[EXERCISE BRIEF] The expected output is an exact copy of the lines from the one containing "U202 pin GND: N010 -> GND" through the final line of the entries below, with no images.

[EXERCISE MATERIAL]
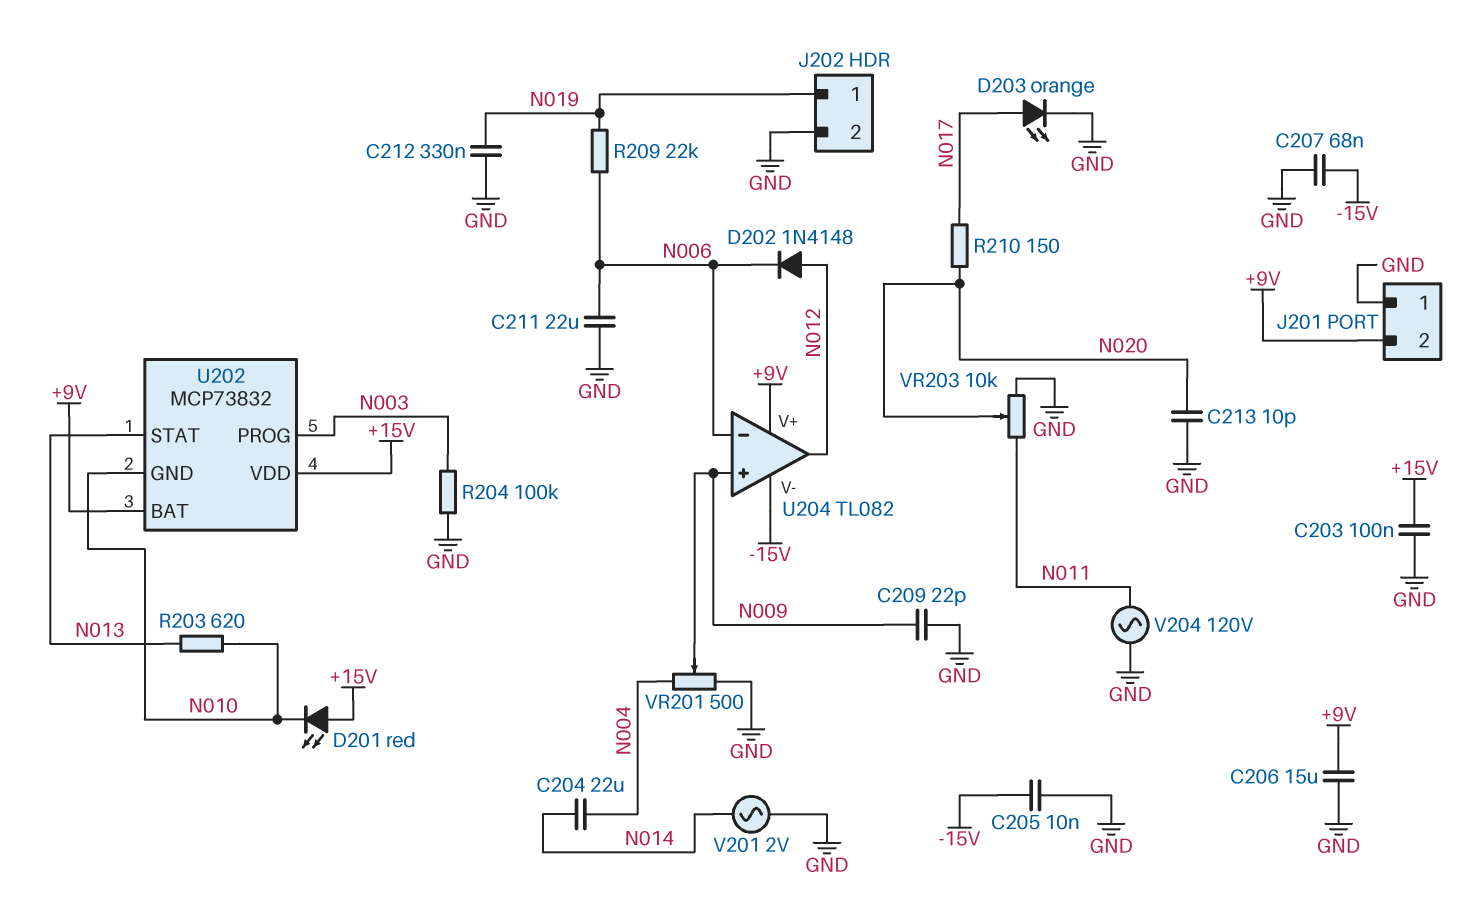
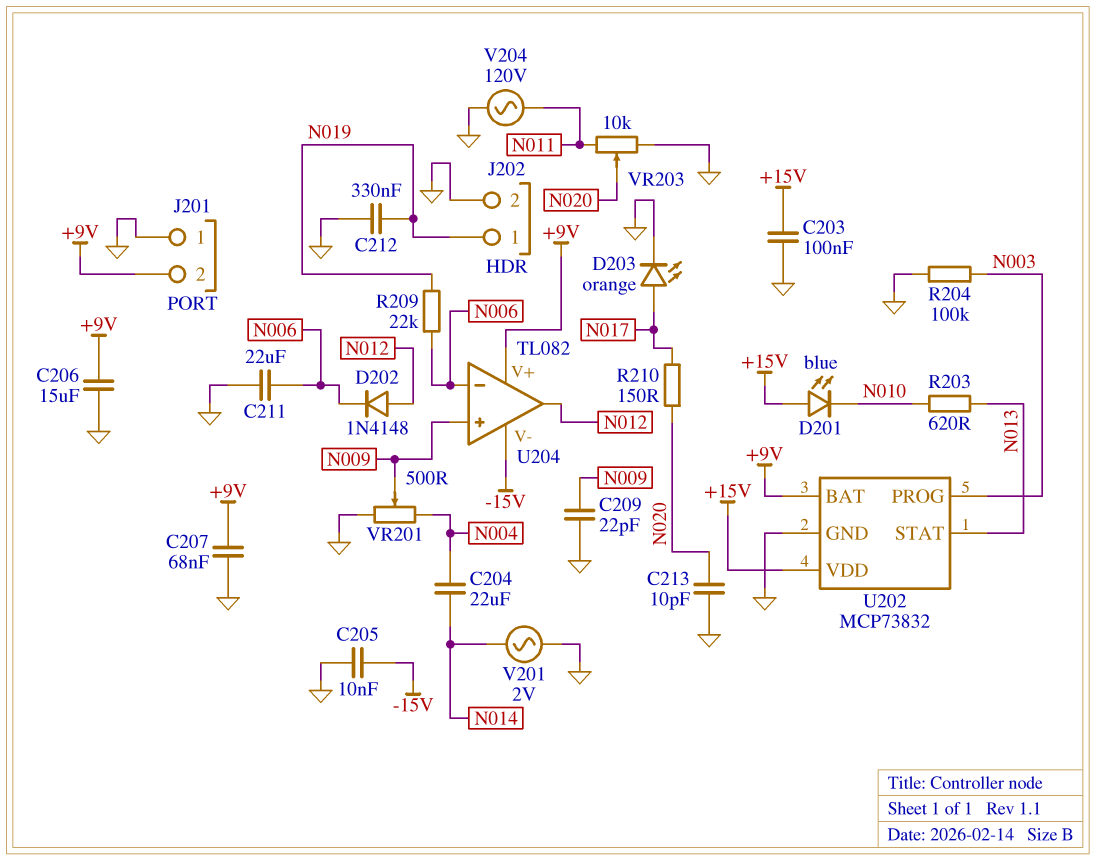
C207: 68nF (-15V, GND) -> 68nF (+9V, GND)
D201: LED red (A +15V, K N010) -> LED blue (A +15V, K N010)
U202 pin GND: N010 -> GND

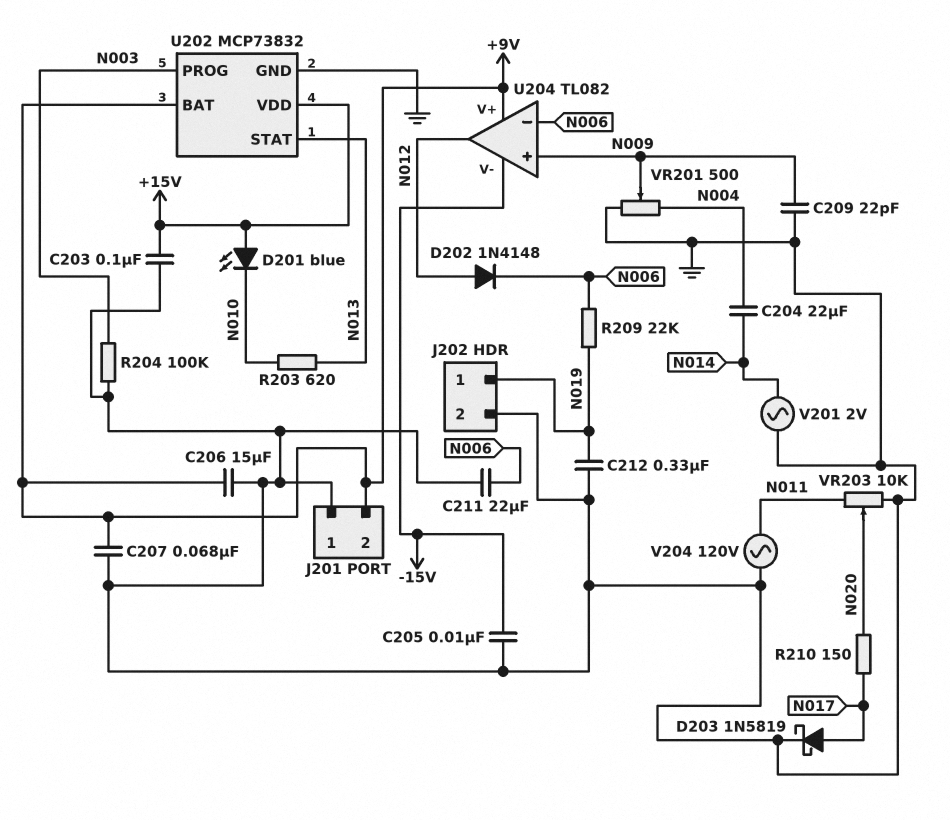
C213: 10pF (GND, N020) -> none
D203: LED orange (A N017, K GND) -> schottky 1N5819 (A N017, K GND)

[EXERCISE RESPONSE]
U202 pin GND: N010 -> GND

C213: 10pF (GND, N020) -> none
D203: LED orange (A N017, K GND) -> schottky 1N5819 (A N017, K GND)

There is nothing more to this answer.